__WRITTEN PROBLEM__. Rewrite the records starting with the line containing "brown triangle: moved 2 px right" and going on through the line containing "blue semicircle: rotated 60 degrees clockwise", renaming "purple star" to "violet star" and leaving everything else unchanged. Leave the pictures out of the answer.

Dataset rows
========================================
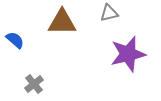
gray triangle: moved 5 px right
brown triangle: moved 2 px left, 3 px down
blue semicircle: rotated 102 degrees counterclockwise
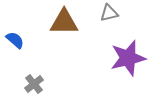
brown triangle: moved 2 px right
purple star: moved 4 px down
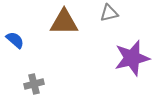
purple star: moved 4 px right
gray cross: rotated 24 degrees clockwise
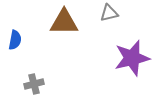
blue semicircle: rotated 60 degrees clockwise
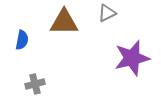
gray triangle: moved 2 px left; rotated 12 degrees counterclockwise
blue semicircle: moved 7 px right
gray cross: moved 1 px right
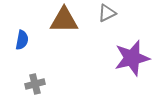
brown triangle: moved 2 px up
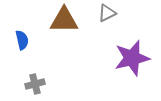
blue semicircle: rotated 24 degrees counterclockwise
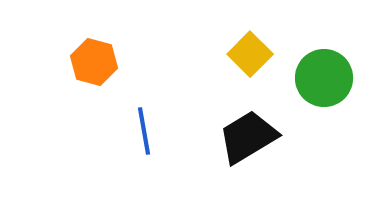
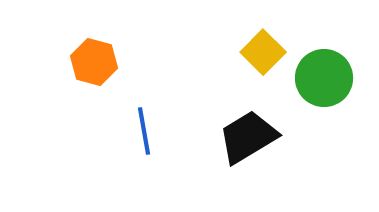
yellow square: moved 13 px right, 2 px up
========================================
__EXERCISE OUTPUT__.
brown triangle: moved 2 px right
violet star: moved 4 px down
violet star: moved 4 px right
gray cross: rotated 24 degrees clockwise
blue semicircle: rotated 60 degrees clockwise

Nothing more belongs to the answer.